▶ WORK REQUEST: What lines below contain the word "dinner"? Please pull each one out.
MATERIAL TO PROCESS Start Marker
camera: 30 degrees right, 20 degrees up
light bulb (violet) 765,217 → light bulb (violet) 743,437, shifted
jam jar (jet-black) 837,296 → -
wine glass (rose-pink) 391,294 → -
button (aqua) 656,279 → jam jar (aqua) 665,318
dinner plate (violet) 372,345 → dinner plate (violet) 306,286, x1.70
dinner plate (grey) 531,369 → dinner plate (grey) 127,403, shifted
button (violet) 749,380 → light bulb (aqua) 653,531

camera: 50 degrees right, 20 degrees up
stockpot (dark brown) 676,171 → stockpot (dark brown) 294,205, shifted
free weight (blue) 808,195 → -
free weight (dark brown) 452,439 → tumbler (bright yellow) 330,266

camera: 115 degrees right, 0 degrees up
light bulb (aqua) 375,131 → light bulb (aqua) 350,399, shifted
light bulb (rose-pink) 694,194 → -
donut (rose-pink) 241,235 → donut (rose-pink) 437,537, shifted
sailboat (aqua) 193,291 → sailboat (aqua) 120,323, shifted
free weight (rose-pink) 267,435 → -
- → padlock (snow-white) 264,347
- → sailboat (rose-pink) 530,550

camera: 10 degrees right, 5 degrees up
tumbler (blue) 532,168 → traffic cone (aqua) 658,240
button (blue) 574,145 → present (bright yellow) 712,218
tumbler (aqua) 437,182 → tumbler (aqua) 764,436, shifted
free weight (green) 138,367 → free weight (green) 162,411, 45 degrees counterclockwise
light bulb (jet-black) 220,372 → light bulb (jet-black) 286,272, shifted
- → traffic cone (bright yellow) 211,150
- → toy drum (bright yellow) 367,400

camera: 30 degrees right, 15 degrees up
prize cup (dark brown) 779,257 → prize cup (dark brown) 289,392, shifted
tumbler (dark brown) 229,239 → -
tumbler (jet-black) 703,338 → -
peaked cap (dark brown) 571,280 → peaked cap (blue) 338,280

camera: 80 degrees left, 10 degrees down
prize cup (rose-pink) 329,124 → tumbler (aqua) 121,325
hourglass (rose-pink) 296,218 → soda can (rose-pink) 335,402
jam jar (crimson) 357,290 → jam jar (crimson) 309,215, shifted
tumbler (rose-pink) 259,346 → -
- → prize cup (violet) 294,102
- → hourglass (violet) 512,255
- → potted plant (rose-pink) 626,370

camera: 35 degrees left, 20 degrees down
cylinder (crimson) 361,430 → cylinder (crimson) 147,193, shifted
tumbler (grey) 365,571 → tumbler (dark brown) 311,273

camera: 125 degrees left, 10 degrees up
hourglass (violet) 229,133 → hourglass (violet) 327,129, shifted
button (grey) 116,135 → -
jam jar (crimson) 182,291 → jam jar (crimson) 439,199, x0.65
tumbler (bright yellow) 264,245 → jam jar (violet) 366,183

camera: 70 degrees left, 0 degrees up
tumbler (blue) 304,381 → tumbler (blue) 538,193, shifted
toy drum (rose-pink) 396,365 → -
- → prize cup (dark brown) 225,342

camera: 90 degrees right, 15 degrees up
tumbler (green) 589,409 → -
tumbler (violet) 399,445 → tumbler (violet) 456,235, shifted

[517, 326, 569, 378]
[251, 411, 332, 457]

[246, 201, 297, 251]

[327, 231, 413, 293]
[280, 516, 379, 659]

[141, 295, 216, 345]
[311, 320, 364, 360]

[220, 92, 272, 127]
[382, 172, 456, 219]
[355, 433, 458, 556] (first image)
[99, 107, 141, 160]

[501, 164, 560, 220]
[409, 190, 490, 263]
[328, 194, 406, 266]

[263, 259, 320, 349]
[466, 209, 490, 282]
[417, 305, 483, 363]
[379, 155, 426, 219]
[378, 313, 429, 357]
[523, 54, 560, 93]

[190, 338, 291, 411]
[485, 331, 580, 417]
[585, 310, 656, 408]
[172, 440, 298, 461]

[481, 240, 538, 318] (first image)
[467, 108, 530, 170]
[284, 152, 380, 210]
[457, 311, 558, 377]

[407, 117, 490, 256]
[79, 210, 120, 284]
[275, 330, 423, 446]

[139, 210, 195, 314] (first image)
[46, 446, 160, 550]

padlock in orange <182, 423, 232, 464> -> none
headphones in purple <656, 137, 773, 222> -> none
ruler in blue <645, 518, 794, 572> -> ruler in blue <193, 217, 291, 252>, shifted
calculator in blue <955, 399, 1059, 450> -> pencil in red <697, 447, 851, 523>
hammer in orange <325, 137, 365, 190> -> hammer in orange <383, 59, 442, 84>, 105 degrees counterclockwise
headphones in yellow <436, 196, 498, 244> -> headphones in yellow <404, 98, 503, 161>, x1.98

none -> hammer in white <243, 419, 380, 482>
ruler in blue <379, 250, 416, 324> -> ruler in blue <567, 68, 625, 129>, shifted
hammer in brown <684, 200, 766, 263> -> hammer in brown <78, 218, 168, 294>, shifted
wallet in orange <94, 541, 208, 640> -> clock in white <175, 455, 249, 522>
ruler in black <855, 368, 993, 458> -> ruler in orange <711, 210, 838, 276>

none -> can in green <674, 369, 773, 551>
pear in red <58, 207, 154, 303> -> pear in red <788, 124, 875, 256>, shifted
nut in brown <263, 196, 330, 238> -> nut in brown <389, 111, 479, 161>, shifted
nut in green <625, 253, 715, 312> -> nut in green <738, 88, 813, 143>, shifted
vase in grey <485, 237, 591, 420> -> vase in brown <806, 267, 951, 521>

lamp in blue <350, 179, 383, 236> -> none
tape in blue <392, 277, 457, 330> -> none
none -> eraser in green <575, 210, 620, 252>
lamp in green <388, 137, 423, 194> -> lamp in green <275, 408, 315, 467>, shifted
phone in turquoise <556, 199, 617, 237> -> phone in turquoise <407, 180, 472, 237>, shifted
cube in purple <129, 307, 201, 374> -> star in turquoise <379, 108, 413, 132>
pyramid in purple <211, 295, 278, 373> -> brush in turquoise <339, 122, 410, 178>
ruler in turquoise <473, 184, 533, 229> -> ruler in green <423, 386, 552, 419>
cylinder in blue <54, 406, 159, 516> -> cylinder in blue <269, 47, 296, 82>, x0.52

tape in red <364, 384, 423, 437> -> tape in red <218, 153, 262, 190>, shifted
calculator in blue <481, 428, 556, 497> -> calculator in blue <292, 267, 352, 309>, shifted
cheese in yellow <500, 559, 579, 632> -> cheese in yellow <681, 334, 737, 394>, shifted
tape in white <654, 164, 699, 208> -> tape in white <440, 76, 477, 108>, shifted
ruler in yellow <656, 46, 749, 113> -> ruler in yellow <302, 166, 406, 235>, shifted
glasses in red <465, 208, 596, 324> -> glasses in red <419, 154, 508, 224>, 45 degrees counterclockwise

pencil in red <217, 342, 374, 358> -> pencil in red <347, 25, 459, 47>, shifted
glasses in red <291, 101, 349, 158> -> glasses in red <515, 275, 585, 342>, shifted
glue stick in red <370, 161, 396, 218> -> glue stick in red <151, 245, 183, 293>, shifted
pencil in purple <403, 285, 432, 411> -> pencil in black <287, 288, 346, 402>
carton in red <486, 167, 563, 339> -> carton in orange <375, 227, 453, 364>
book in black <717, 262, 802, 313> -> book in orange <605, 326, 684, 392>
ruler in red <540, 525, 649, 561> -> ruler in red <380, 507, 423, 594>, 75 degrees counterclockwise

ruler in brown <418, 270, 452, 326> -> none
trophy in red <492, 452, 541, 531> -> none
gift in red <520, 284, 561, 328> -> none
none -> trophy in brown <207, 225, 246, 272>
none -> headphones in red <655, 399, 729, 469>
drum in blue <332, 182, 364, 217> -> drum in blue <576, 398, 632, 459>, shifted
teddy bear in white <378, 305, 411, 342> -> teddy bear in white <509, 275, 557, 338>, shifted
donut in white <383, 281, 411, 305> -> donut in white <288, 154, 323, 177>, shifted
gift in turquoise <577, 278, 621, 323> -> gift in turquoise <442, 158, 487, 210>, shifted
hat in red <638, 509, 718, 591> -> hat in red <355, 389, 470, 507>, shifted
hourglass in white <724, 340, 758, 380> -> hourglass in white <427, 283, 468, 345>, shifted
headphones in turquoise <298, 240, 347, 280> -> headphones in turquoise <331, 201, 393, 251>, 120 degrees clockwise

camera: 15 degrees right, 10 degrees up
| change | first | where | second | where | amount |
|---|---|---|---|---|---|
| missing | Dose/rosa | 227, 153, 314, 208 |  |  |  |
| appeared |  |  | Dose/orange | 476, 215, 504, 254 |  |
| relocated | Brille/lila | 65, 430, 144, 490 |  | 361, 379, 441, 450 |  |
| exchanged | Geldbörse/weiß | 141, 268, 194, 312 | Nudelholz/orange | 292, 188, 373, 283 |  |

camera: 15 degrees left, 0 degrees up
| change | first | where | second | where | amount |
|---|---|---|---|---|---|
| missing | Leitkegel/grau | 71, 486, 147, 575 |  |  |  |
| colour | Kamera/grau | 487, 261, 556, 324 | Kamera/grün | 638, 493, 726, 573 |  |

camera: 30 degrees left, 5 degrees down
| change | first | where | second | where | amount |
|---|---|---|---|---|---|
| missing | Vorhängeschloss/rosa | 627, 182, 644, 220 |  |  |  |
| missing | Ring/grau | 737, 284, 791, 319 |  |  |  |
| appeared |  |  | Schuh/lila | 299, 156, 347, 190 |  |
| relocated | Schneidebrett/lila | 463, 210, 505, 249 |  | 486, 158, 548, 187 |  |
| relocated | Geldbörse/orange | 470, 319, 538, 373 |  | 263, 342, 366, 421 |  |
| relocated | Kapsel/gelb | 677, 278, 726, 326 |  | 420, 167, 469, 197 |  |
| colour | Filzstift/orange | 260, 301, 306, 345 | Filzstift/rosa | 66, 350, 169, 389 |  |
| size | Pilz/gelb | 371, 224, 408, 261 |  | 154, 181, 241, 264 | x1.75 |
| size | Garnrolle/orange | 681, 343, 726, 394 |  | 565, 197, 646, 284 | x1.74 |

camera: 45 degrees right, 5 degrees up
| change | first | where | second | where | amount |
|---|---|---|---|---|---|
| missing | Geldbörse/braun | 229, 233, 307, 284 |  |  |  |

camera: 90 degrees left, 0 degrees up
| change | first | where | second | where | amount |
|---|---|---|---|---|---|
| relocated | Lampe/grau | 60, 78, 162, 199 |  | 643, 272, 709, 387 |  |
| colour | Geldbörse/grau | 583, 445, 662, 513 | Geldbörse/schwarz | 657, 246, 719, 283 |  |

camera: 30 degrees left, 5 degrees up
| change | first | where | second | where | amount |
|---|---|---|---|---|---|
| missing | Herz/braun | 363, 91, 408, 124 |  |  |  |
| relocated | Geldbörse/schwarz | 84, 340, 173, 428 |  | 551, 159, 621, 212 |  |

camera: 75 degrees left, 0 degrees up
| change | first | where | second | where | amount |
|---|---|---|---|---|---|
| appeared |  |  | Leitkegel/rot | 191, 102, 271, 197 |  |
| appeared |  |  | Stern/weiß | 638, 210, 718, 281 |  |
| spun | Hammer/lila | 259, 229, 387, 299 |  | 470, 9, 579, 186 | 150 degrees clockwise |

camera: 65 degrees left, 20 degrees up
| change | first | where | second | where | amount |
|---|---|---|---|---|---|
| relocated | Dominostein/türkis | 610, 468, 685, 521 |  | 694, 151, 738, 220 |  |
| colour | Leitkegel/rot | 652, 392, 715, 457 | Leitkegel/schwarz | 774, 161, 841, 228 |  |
MATERIAL TO PROCESS End Marker
▶ WORKED SOLUTION:
dinner plate (violet) 372,345 → dinner plate (violet) 306,286, x1.70
dinner plate (grey) 531,369 → dinner plate (grey) 127,403, shifted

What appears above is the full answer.